- PROBLEM DESCRIPTION: Can you write out every one of the rows below without changing anything?

******************************

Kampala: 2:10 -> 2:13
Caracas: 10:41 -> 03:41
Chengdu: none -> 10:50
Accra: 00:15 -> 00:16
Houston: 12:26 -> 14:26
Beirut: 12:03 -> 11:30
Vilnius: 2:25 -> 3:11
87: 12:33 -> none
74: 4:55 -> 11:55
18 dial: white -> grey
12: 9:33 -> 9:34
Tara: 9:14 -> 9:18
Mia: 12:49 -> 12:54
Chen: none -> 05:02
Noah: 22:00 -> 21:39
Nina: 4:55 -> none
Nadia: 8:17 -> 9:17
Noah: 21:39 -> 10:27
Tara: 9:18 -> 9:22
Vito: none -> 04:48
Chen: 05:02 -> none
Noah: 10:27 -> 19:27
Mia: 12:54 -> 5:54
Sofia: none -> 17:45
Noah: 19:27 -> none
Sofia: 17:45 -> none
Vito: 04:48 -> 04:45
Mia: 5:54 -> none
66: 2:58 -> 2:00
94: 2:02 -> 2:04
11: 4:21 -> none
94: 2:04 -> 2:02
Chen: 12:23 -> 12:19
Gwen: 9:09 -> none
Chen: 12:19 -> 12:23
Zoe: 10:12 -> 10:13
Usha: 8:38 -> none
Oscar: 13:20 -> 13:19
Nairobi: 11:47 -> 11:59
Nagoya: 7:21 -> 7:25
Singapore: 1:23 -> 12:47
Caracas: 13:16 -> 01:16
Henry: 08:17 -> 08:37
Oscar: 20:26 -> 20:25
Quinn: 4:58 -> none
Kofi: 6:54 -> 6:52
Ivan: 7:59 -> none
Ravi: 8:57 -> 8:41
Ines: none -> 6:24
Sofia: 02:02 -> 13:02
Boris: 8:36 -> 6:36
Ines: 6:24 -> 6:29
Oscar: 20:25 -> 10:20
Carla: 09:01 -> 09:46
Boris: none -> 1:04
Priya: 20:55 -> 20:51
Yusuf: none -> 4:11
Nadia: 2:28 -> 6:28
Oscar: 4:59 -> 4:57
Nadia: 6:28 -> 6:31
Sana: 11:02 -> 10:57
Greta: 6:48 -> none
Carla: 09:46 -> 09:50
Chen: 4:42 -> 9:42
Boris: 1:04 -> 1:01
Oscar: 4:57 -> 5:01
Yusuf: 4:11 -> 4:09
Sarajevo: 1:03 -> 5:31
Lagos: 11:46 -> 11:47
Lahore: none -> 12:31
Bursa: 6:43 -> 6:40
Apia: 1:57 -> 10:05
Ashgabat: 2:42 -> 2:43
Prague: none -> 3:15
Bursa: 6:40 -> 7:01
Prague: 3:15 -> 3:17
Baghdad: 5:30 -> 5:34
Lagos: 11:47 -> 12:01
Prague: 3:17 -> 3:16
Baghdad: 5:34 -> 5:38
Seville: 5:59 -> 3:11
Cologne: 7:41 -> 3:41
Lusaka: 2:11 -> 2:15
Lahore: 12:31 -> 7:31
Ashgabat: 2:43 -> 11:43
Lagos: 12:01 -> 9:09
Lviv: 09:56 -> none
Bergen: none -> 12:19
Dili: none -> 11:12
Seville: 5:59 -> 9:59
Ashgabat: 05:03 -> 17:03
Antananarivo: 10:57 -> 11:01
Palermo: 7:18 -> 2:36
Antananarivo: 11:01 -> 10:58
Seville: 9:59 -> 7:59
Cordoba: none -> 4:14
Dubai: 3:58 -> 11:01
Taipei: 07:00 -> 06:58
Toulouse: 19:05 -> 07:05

******************************

- RESPONSE BELOW:
Kampala: 2:10 -> 2:13
Caracas: 10:41 -> 03:41
Chengdu: none -> 10:50
Accra: 00:15 -> 00:16
Houston: 12:26 -> 14:26
Beirut: 12:03 -> 11:30
Vilnius: 2:25 -> 3:11
87: 12:33 -> none
74: 4:55 -> 11:55
18 dial: white -> grey
12: 9:33 -> 9:34
Tara: 9:14 -> 9:18
Mia: 12:49 -> 12:54
Chen: none -> 05:02
Noah: 22:00 -> 21:39
Nina: 4:55 -> none
Nadia: 8:17 -> 9:17
Noah: 21:39 -> 10:27
Tara: 9:18 -> 9:22
Vito: none -> 04:48
Chen: 05:02 -> none
Noah: 10:27 -> 19:27
Mia: 12:54 -> 5:54
Sofia: none -> 17:45
Noah: 19:27 -> none
Sofia: 17:45 -> none
Vito: 04:48 -> 04:45
Mia: 5:54 -> none
66: 2:58 -> 2:00
94: 2:02 -> 2:04
11: 4:21 -> none
94: 2:04 -> 2:02
Chen: 12:23 -> 12:19
Gwen: 9:09 -> none
Chen: 12:19 -> 12:23
Zoe: 10:12 -> 10:13
Usha: 8:38 -> none
Oscar: 13:20 -> 13:19
Nairobi: 11:47 -> 11:59
Nagoya: 7:21 -> 7:25
Singapore: 1:23 -> 12:47
Caracas: 13:16 -> 01:16
Henry: 08:17 -> 08:37
Oscar: 20:26 -> 20:25
Quinn: 4:58 -> none
Kofi: 6:54 -> 6:52
Ivan: 7:59 -> none
Ravi: 8:57 -> 8:41
Ines: none -> 6:24
Sofia: 02:02 -> 13:02
Boris: 8:36 -> 6:36
Ines: 6:24 -> 6:29
Oscar: 20:25 -> 10:20
Carla: 09:01 -> 09:46
Boris: none -> 1:04
Priya: 20:55 -> 20:51
Yusuf: none -> 4:11
Nadia: 2:28 -> 6:28
Oscar: 4:59 -> 4:57
Nadia: 6:28 -> 6:31
Sana: 11:02 -> 10:57
Greta: 6:48 -> none
Carla: 09:46 -> 09:50
Chen: 4:42 -> 9:42
Boris: 1:04 -> 1:01
Oscar: 4:57 -> 5:01
Yusuf: 4:11 -> 4:09
Sarajevo: 1:03 -> 5:31
Lagos: 11:46 -> 11:47
Lahore: none -> 12:31
Bursa: 6:43 -> 6:40
Apia: 1:57 -> 10:05
Ashgabat: 2:42 -> 2:43
Prague: none -> 3:15
Bursa: 6:40 -> 7:01
Prague: 3:15 -> 3:17
Baghdad: 5:30 -> 5:34
Lagos: 11:47 -> 12:01
Prague: 3:17 -> 3:16
Baghdad: 5:34 -> 5:38
Seville: 5:59 -> 3:11
Cologne: 7:41 -> 3:41
Lusaka: 2:11 -> 2:15
Lahore: 12:31 -> 7:31
Ashgabat: 2:43 -> 11:43
Lagos: 12:01 -> 9:09
Lviv: 09:56 -> none
Bergen: none -> 12:19
Dili: none -> 11:12
Seville: 5:59 -> 9:59
Ashgabat: 05:03 -> 17:03
Antananarivo: 10:57 -> 11:01
Palermo: 7:18 -> 2:36
Antananarivo: 11:01 -> 10:58
Seville: 9:59 -> 7:59
Cordoba: none -> 4:14
Dubai: 3:58 -> 11:01
Taipei: 07:00 -> 06:58
Toulouse: 19:05 -> 07:05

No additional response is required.